#### [SET PROBLEM]
Write each line out again exactly as written.

━━━━━━━━━━

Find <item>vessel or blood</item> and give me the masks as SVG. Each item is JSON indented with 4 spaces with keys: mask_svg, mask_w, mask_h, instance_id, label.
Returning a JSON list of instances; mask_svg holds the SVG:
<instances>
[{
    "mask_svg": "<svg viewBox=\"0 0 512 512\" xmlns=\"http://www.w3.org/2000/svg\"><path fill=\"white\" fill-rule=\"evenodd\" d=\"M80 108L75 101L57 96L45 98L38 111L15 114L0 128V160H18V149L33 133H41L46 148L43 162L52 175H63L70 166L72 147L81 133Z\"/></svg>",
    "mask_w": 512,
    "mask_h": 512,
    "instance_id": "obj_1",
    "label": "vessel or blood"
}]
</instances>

━━━━━━━━━━

#### [OUTPUT OF THE TASK]
Find <item>vessel or blood</item> and give me the masks as SVG. Each item is JSON indented with 4 spaces with keys: mask_svg, mask_w, mask_h, instance_id, label.
Returning a JSON list of instances; mask_svg holds the SVG:
<instances>
[{
    "mask_svg": "<svg viewBox=\"0 0 512 512\" xmlns=\"http://www.w3.org/2000/svg\"><path fill=\"white\" fill-rule=\"evenodd\" d=\"M80 108L75 101L57 96L45 98L38 111L15 114L0 128V160H18V149L33 133H41L46 148L43 162L52 175H63L70 166L72 147L81 133Z\"/></svg>",
    "mask_w": 512,
    "mask_h": 512,
    "instance_id": "obj_1",
    "label": "vessel or blood"
}]
</instances>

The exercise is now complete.